▶ [About this exercise]:
All lines containing the string "purple" must be copied from the entries.

[Object correspondence data]
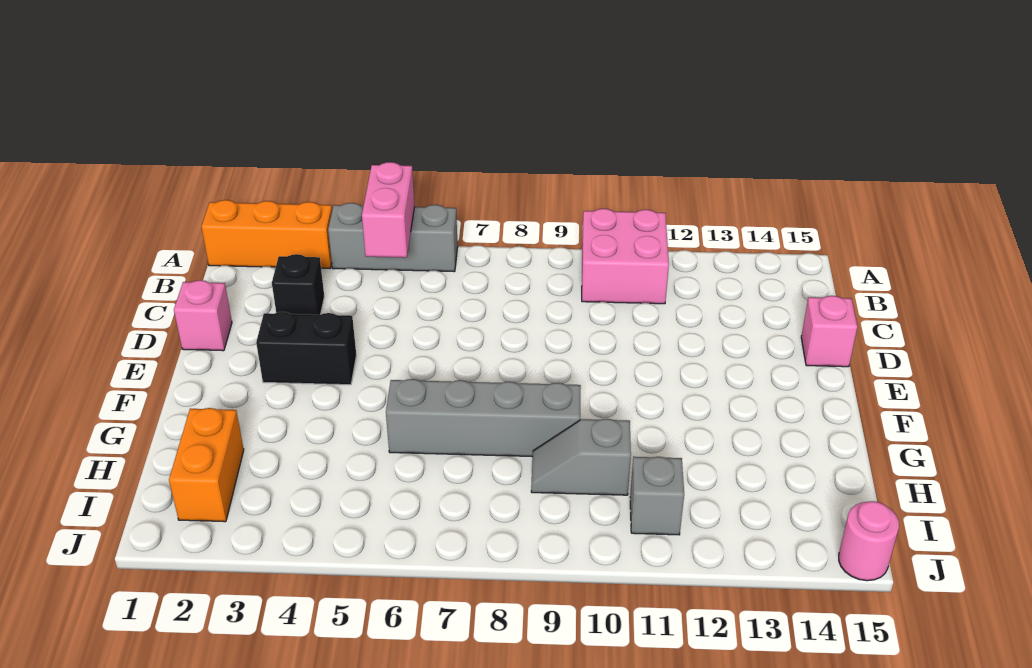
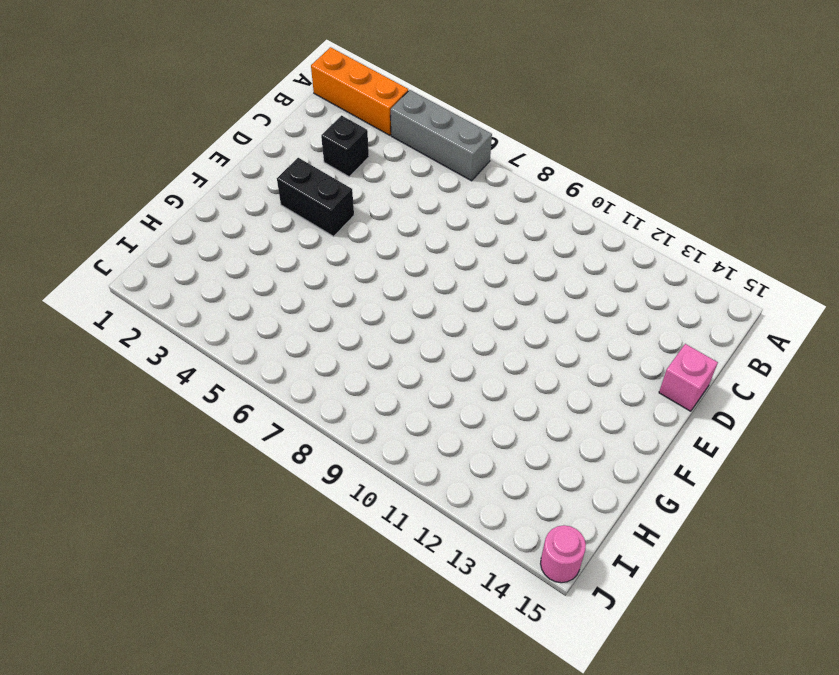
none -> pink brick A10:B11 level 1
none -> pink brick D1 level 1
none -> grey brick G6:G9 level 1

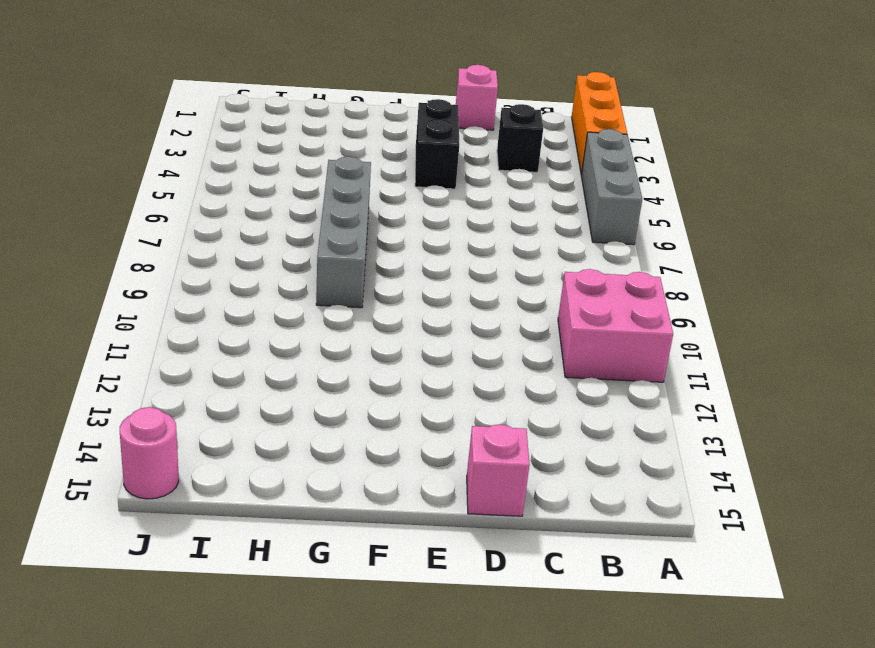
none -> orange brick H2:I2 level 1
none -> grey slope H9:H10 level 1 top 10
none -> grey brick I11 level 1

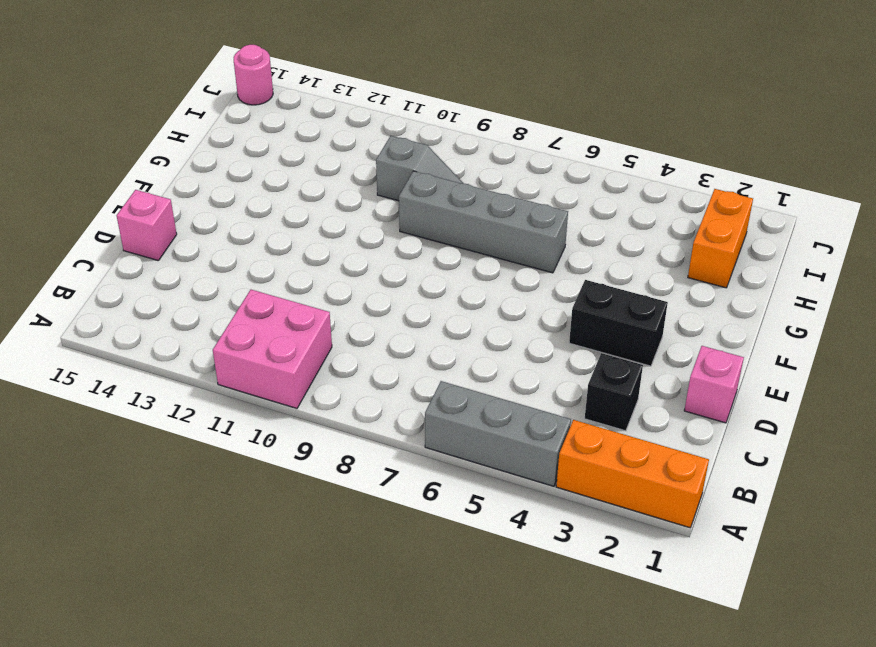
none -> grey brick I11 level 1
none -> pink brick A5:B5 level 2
...
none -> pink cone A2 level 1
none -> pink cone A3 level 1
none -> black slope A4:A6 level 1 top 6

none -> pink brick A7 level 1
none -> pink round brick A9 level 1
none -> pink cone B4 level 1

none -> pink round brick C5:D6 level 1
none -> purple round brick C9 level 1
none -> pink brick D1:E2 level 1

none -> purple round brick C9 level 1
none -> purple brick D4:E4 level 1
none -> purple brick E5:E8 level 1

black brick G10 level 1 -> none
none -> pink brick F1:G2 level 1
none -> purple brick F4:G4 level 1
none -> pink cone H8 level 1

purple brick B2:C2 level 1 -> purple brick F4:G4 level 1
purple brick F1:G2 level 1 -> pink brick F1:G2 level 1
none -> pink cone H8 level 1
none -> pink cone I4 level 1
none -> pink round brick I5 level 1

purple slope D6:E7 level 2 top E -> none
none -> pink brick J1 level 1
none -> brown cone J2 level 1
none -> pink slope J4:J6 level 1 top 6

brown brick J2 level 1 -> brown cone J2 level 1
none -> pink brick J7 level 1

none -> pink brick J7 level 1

▶ [Finished exercise]:
none -> purple round brick C9 level 1
none -> purple round brick C9 level 1
none -> purple brick D4:E4 level 1
none -> purple brick E5:E8 level 1
none -> purple brick F4:G4 level 1
purple brick B2:C2 level 1 -> purple brick F4:G4 level 1
purple brick F1:G2 level 1 -> pink brick F1:G2 level 1
purple slope D6:E7 level 2 top E -> none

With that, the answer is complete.